- EXERCISE BRIEF: Could you reproduce, from the records below, everything from the line with "camera: 55 degrees right, 5 degrees up" down to the line with "(905, 124) = (892, 330): pink", keeping both of those lines and changing nothing?

- GIVEN INFORMATION:

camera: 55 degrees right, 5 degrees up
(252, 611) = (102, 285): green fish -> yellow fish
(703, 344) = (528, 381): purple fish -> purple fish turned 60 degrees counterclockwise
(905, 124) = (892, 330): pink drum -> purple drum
--
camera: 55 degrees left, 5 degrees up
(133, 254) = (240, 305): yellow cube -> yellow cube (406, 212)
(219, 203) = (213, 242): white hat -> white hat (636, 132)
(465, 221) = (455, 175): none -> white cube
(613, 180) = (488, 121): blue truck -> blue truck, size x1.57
--
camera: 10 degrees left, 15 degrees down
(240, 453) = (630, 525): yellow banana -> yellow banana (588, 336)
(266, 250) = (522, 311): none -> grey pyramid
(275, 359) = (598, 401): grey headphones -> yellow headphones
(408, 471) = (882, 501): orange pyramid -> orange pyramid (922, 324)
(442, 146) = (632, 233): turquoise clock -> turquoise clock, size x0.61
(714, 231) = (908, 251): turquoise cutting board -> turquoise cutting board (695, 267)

- REPLY TO THE EXERCISE:
camera: 55 degrees right, 5 degrees up
(252, 611) = (102, 285): green fish -> yellow fish
(703, 344) = (528, 381): purple fish -> purple fish turned 60 degrees counterclockwise
(905, 124) = (892, 330): pink drum -> purple drum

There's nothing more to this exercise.